Word and element location data:
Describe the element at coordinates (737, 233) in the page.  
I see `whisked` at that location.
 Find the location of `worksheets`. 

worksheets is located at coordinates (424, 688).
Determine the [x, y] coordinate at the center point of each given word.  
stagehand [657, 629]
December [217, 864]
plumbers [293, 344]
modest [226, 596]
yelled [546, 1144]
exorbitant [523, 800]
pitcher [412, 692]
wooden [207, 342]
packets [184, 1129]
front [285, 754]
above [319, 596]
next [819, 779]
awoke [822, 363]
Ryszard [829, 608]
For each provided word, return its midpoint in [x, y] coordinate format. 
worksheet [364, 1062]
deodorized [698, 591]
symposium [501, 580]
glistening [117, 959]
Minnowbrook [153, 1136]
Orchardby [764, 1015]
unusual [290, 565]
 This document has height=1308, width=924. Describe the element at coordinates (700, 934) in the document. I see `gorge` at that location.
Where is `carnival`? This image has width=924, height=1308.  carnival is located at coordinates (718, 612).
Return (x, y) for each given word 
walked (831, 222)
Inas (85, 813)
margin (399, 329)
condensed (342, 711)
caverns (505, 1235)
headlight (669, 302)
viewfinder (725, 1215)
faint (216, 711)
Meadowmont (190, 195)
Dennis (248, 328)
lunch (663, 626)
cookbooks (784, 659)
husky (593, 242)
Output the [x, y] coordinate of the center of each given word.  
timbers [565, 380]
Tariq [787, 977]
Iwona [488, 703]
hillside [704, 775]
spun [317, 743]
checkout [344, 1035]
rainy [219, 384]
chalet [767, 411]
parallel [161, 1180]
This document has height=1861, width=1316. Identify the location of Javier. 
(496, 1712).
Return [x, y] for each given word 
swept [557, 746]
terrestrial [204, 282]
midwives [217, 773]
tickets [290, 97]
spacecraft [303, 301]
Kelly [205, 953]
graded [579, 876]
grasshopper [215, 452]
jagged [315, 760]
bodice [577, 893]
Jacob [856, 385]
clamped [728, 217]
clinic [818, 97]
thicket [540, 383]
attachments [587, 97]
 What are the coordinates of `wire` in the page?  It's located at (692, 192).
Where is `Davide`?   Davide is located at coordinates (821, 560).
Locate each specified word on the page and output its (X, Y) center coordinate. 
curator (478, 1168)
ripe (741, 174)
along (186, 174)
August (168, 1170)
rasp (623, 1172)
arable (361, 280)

== EXERCISE GOAL ==
Rewrite the stretch of the material from the line containing "deodorized [698, 591]" through the line containing "checkout [344, 1035]", changing "given" to "listed" and keeping everything else the same. Provide only those lines.

== RIGHT ANSWER ==
deodorized [698, 591]
symposium [501, 580]
glistening [117, 959]
Minnowbrook [153, 1136]
Orchardby [764, 1015]
unusual [290, 565]
 This document has height=1308, width=924. Describe the element at coordinates (700, 934) in the document. I see `gorge` at that location.
Where is `carnival`? This image has width=924, height=1308.  carnival is located at coordinates (718, 612).
Return (x, y) for each listed word 
walked (831, 222)
Inas (85, 813)
margin (399, 329)
condensed (342, 711)
caverns (505, 1235)
headlight (669, 302)
viewfinder (725, 1215)
faint (216, 711)
Meadowmont (190, 195)
Dennis (248, 328)
lunch (663, 626)
cookbooks (784, 659)
husky (593, 242)
Output the [x, y] coordinate of the center of each listed word.  
timbers [565, 380]
Tariq [787, 977]
Iwona [488, 703]
hillside [704, 775]
spun [317, 743]
checkout [344, 1035]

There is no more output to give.